**GIVEN RECORDS**
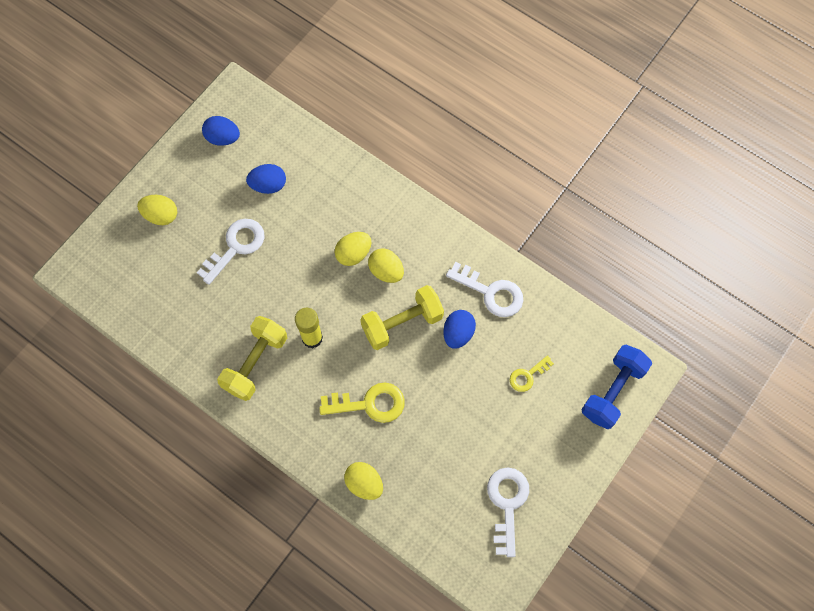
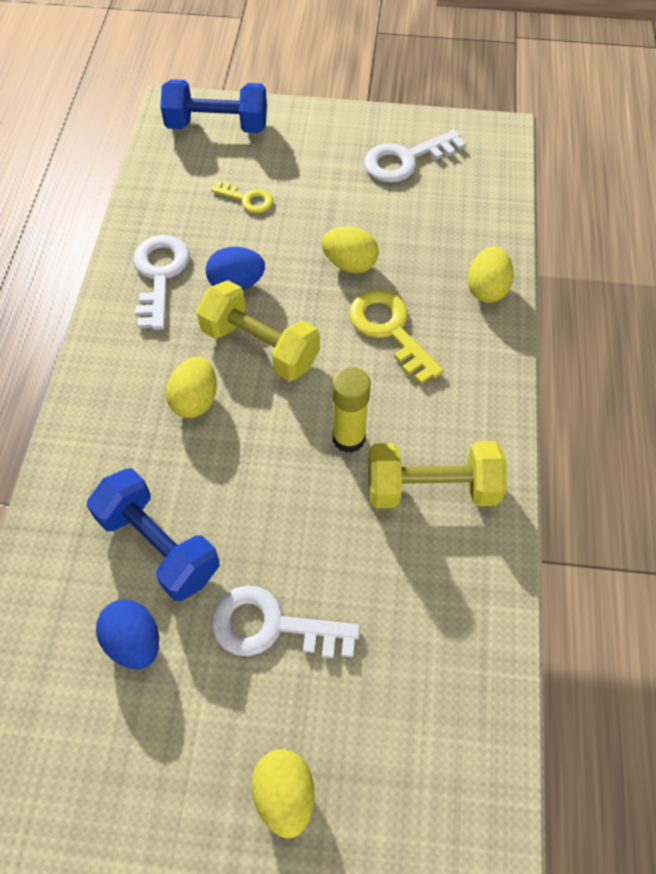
camera: 120 degrees left, 10 degrees down
blue egg [202,116,240,146] -> none
yellow egg [335,232,372,266] -> yellow egg moved to [322,226,379,274]
none -> blue dumbbell [87,468,219,601]

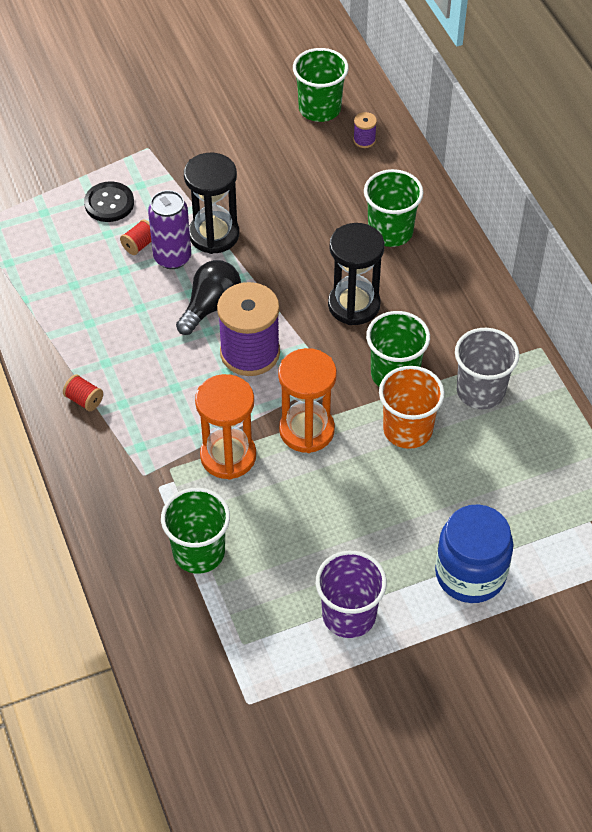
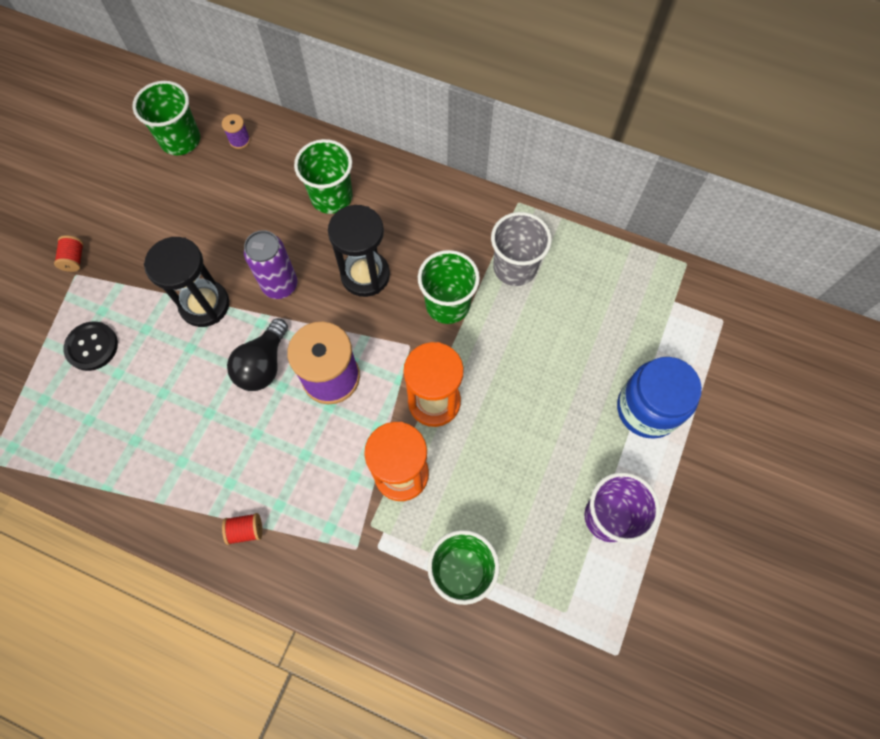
camera: 45 degrees left, 15 degrees up
red spool [120,219,151,255] -> red spool moved to [54,235,84,272]
purple can [148,190,191,269] -> purple can moved to [244,230,298,299]
black light bulb [176,260,241,335] -> black light bulb turned 150 degrees counterclockwise [227,319,288,391]
orange cup [379,366,445,449] -> none

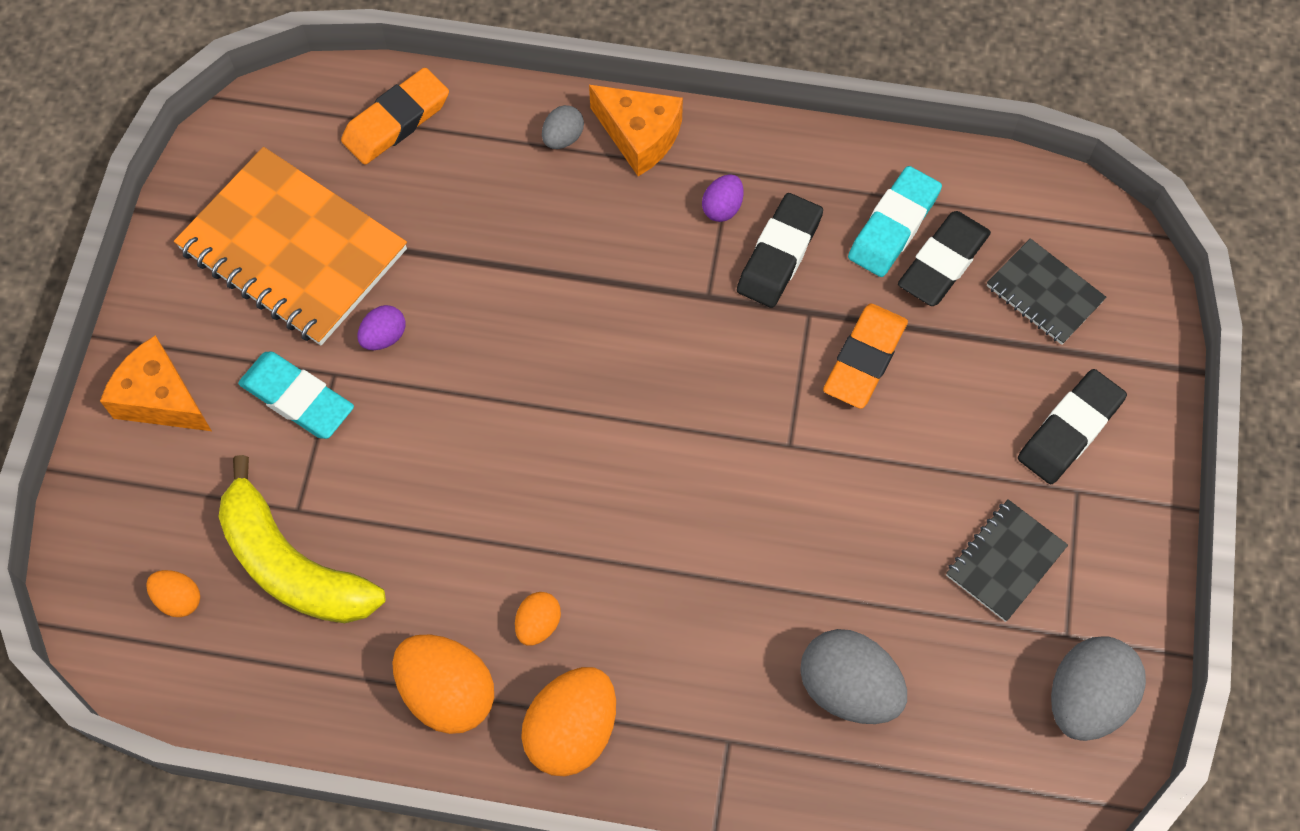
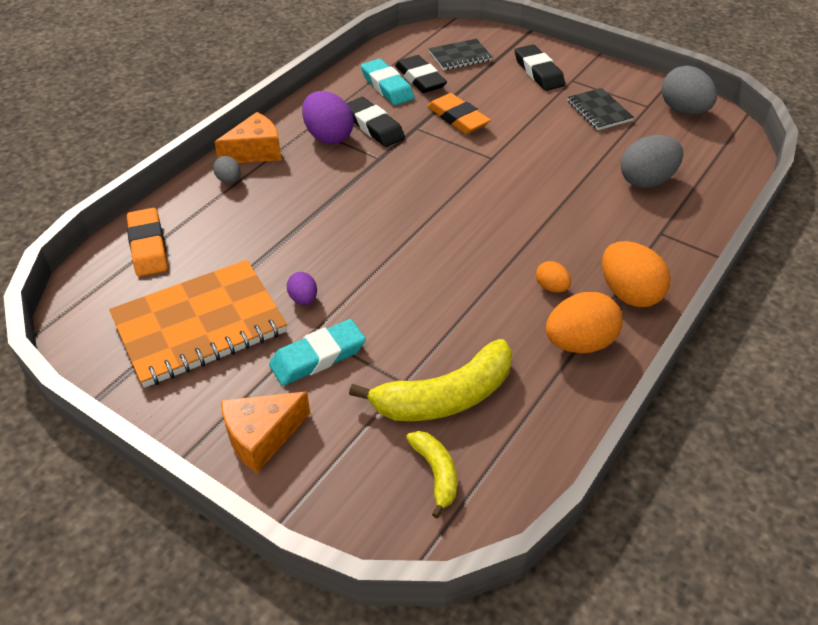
camera: 65 degrees left, 20 degrees down
orange egg [146,570,200,617] -> yellow banana [406,431,457,518]
purple egg [702,174,744,222] -> purple egg [302,91,354,144], size x1.93

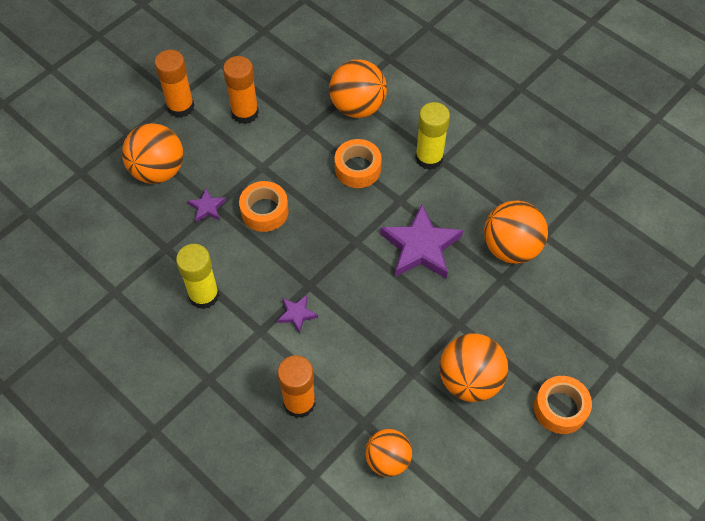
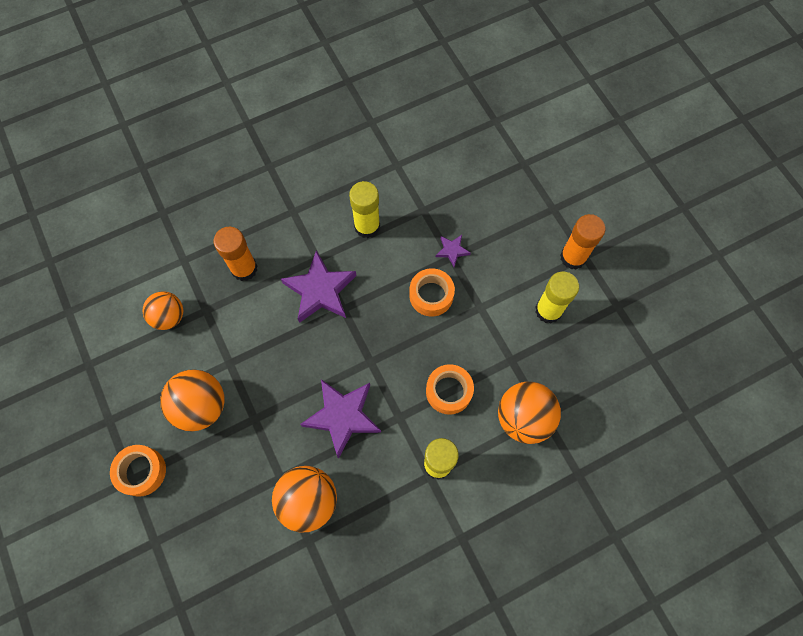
camera: 110 degrees right, 10 degrees up
orange ball [122,123,183,184] -> none
orange glue stick [223,56,259,124] -> yellow glue stick [535,272,579,324]
purple star [277,295,318,334] -> purple star [281,250,356,323], size x2.10

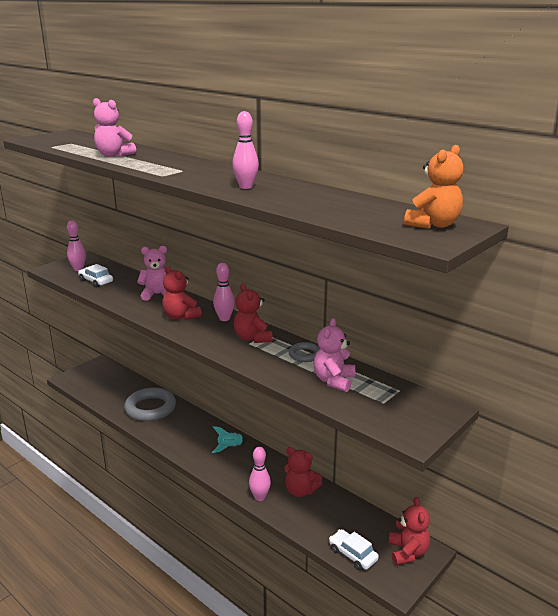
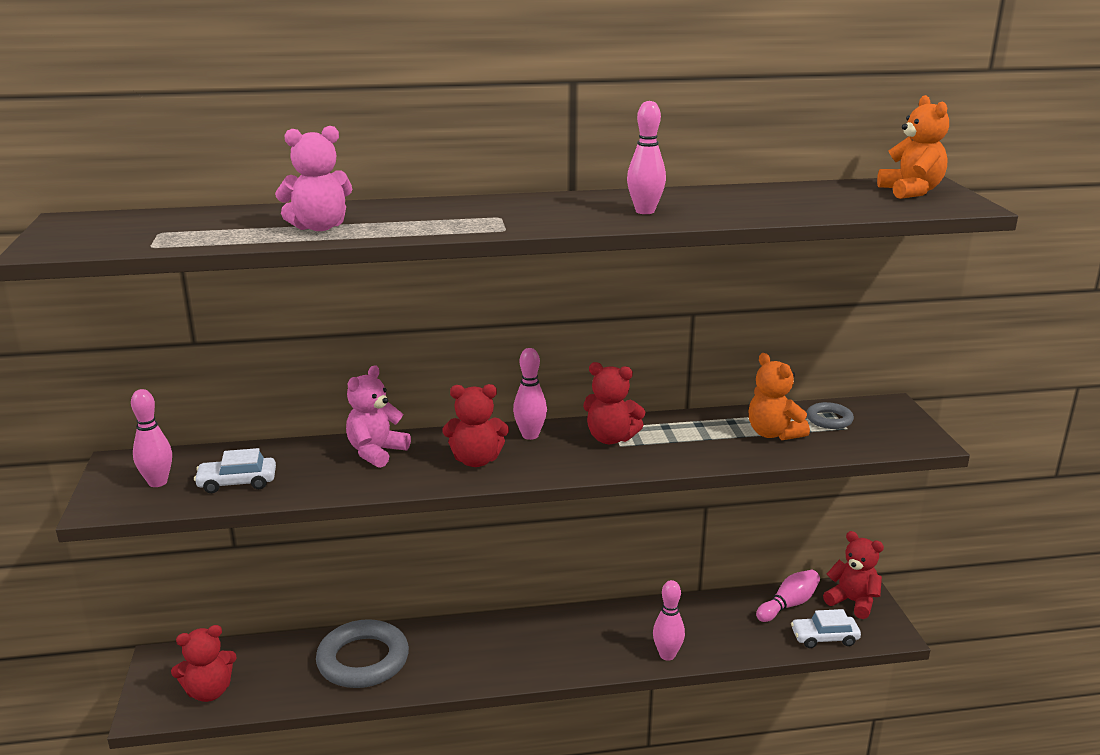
camera: 50 degrees left, 0 degrees up
turquoise rocket [212,426,248,453] -> none
red teddy bear [284,447,322,497] -> red teddy bear moved to [171,625,237,702]
grey ring [288,342,320,362] -> grey ring moved to [807,402,854,429]
pink teddy bear [313,318,355,392] -> orange teddy bear [749,353,810,440]
none -> pink bowling pin [756,570,820,622]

**EXERCISE PROMPT**
Write out every record above exactly, leaving no picture in the result.

**EXERCISE SOLUTION**
camera: 120 degrees left, 10 degrees down
blue egg [202,116,240,146] -> none
yellow egg [335,232,372,266] -> yellow egg moved to [322,226,379,274]
none -> blue dumbbell [87,468,219,601]

camera: 45 degrees left, 15 degrees up
red spool [120,219,151,255] -> red spool moved to [54,235,84,272]
purple can [148,190,191,269] -> purple can moved to [244,230,298,299]
black light bulb [176,260,241,335] -> black light bulb turned 150 degrees counterclockwise [227,319,288,391]
orange cup [379,366,445,449] -> none

camera: 65 degrees left, 20 degrees down
orange egg [146,570,200,617] -> yellow banana [406,431,457,518]
purple egg [702,174,744,222] -> purple egg [302,91,354,144], size x1.93

camera: 110 degrees right, 10 degrees up
orange ball [122,123,183,184] -> none
orange glue stick [223,56,259,124] -> yellow glue stick [535,272,579,324]
purple star [277,295,318,334] -> purple star [281,250,356,323], size x2.10

camera: 50 degrees left, 0 degrees up
turquoise rocket [212,426,248,453] -> none
red teddy bear [284,447,322,497] -> red teddy bear moved to [171,625,237,702]
grey ring [288,342,320,362] -> grey ring moved to [807,402,854,429]
pink teddy bear [313,318,355,392] -> orange teddy bear [749,353,810,440]
none -> pink bowling pin [756,570,820,622]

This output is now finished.